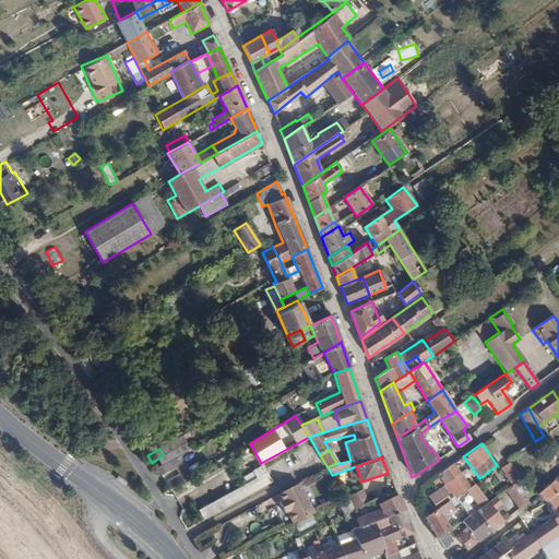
[(461,474),(453,464),(430,482),(438,492),(447,503),(453,498),(444,486),(461,474)]
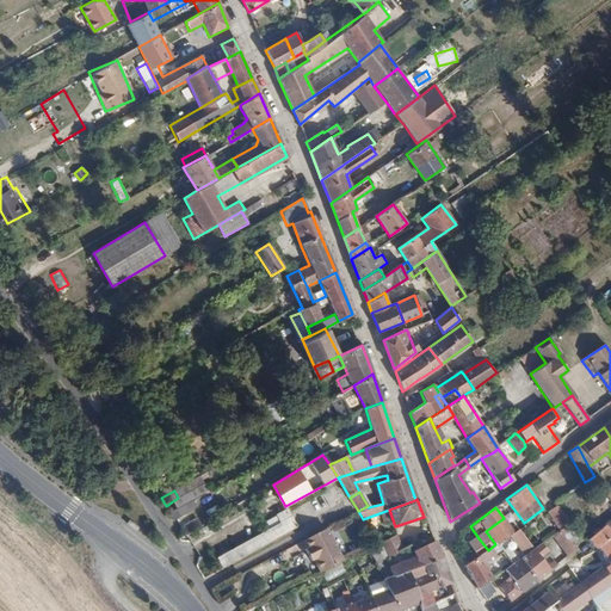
[(572,523),(556,507),(549,516),(562,530),(568,525),(572,523)]
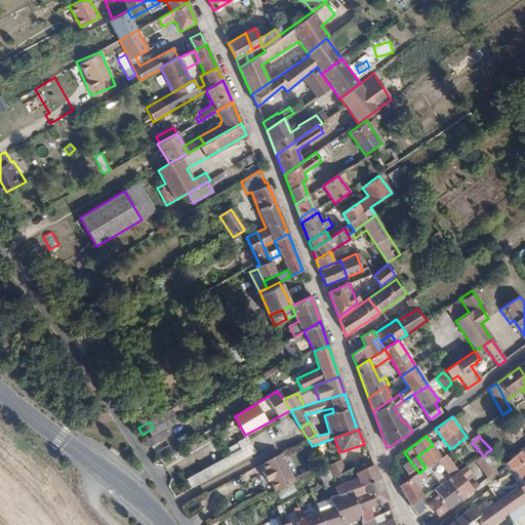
[(254,452),(247,438),(239,443),(242,450),(246,456),(254,452)]
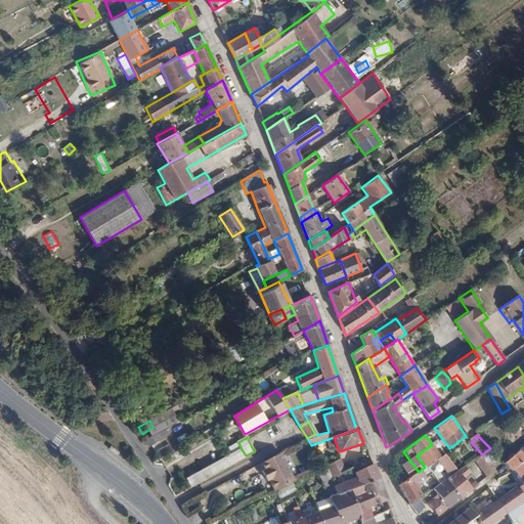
[(121,449),(112,443),(110,446),(118,452),(121,449)]
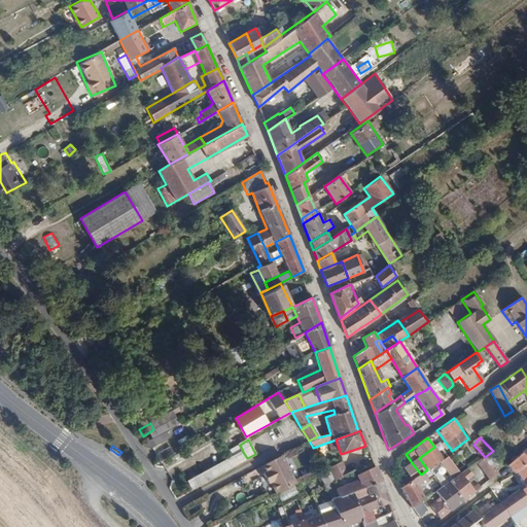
[(427,469),(429,471),(443,462),(445,460),(434,447),(419,458),(427,469)]
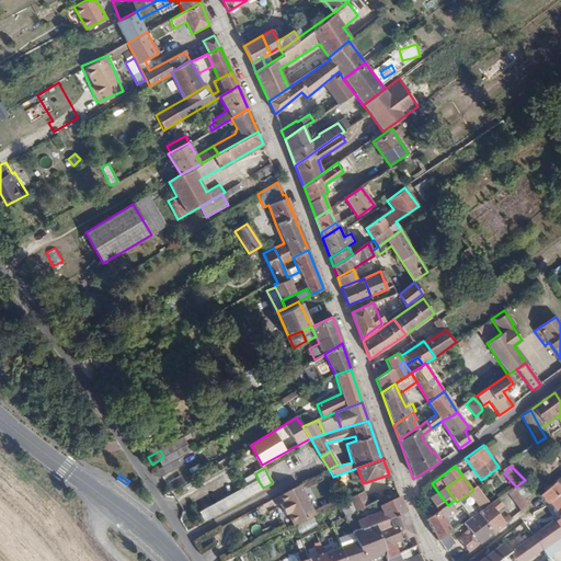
[(550,504),(560,494),(560,478),(540,496),(549,505),(550,504)]
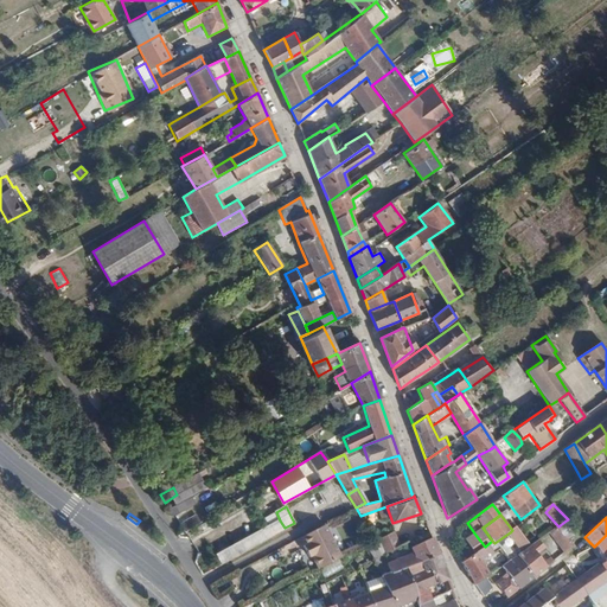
[(190,531),(200,524),(197,518),(185,524),(190,531)]
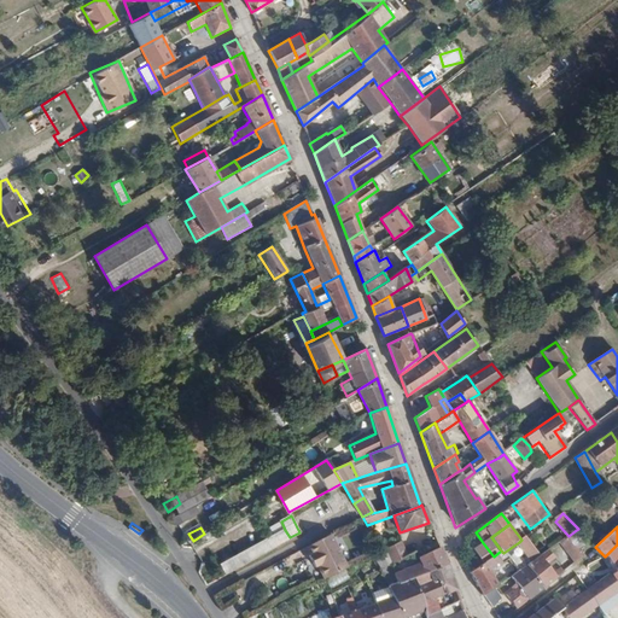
[(211,571),(216,579),(290,537),(285,530),(211,571)]
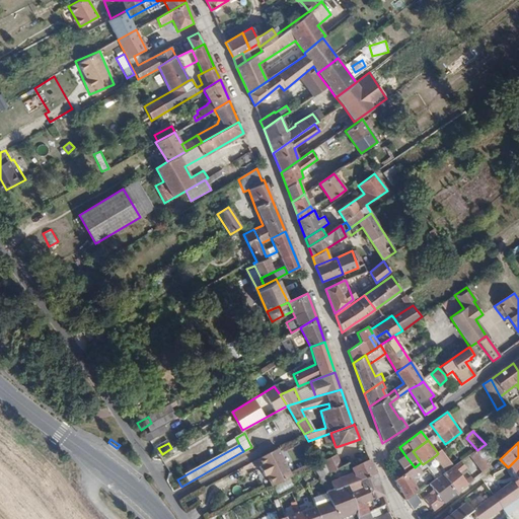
[(483,446),(477,450),(475,451),(485,462),(491,458),(483,446)]
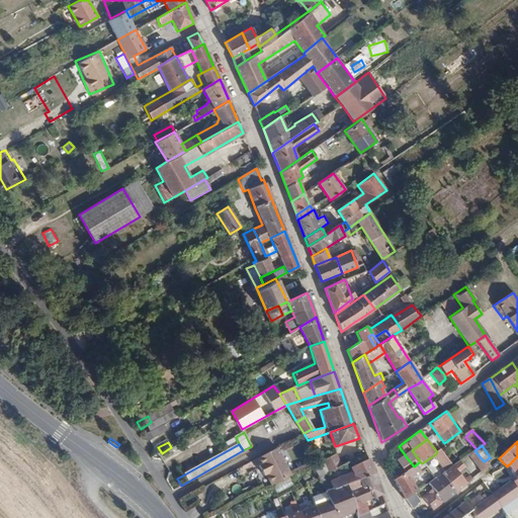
[(266,475),(272,486),(291,477),(276,447),(257,457),(261,465),(259,466),(264,476),(266,475)]
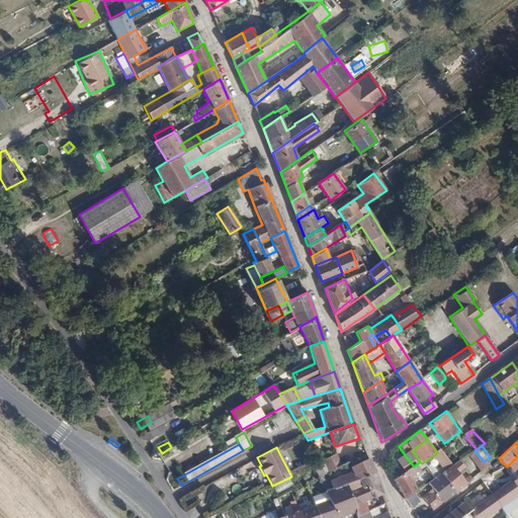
[(484,461),(475,450),(468,455),(482,472),(488,467),(484,461)]
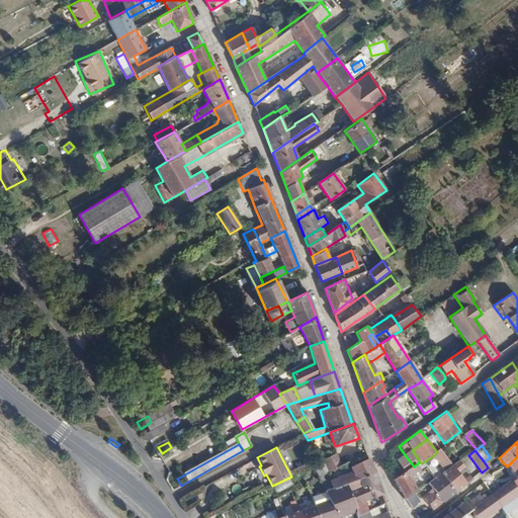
[(328,473),(341,467),(335,454),(328,457),(324,460),(328,473)]
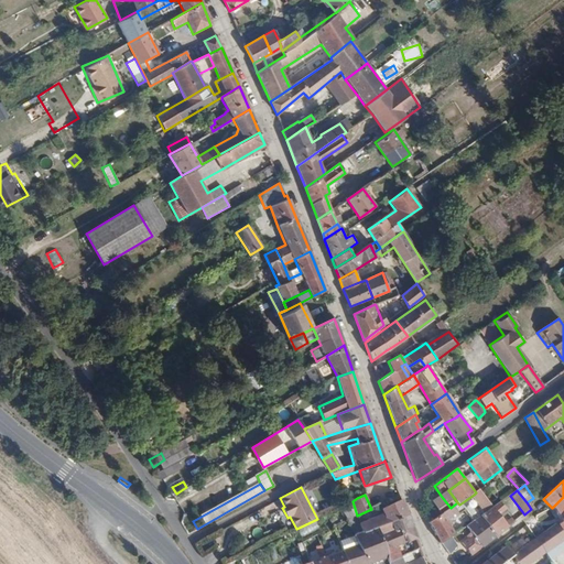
[(473,522),(480,517),(486,512),(474,495),(459,505),(473,522)]
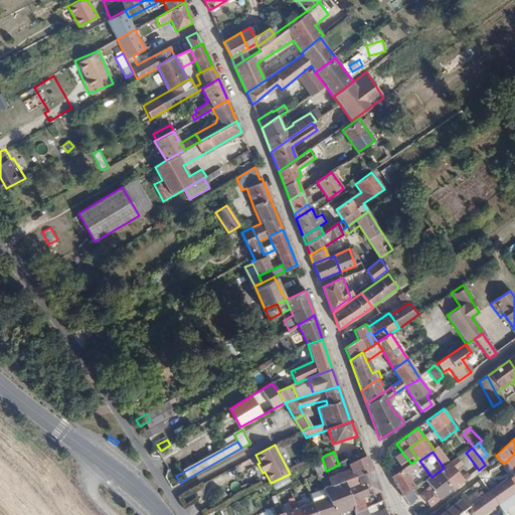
[(397,463),(402,470),(410,465),(411,464),(403,454),(395,460),(397,463)]
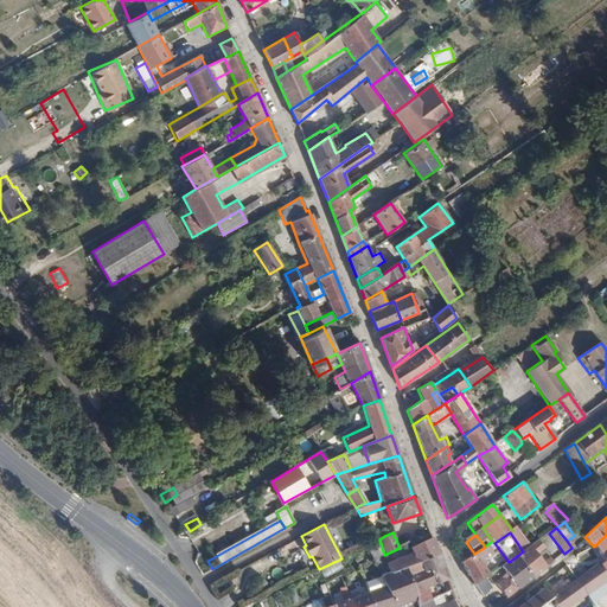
[(606,561),(606,560),(606,535),(595,545),(606,561)]
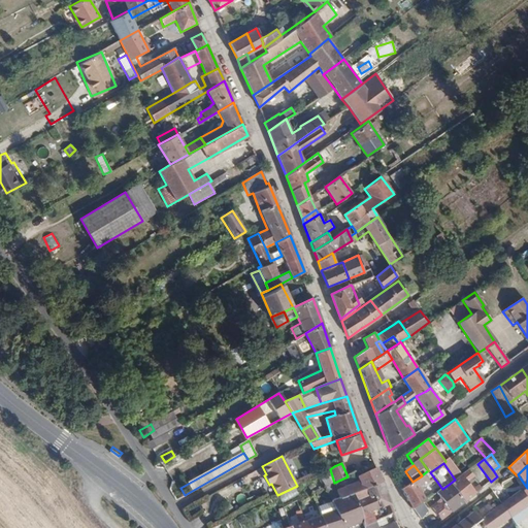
[(352,497),(382,485),(375,469),(356,477),(358,482),(335,491),(339,498),(351,495),(352,497)]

*Request*:
From the material above, set down each entry exactly, but exclude the pictures.

*Your response*:
[(461,474),(453,464),(430,482),(438,492),(447,503),(453,498),(444,486),(461,474)]
[(572,523),(556,507),(549,516),(562,530),(568,525),(572,523)]
[(254,452),(247,438),(239,443),(242,450),(246,456),(254,452)]
[(121,449),(112,443),(110,446),(118,452),(121,449)]
[(427,469),(429,471),(443,462),(445,460),(434,447),(419,458),(427,469)]
[(550,504),(560,494),(560,478),(540,496),(549,505),(550,504)]
[(190,531),(200,524),(197,518),(185,524),(190,531)]
[(211,571),(216,579),(290,537),(285,530),(211,571)]
[(483,446),(477,450),(475,451),(485,462),(491,458),(483,446)]
[(266,475),(272,486),(291,477),(276,447),(257,457),(261,465),(259,466),(264,476),(266,475)]
[(484,461),(475,450),(468,455),(482,472),(488,467),(484,461)]
[(328,473),(341,467),(335,454),(328,457),(324,460),(328,473)]
[(473,522),(480,517),(486,512),(474,495),(459,505),(473,522)]
[(397,463),(402,470),(410,465),(411,464),(403,454),(395,460),(397,463)]
[(606,561),(606,560),(606,535),(595,545),(606,561)]
[(352,497),(382,485),(375,469),(356,477),(358,482),(335,491),(339,498),(351,495),(352,497)]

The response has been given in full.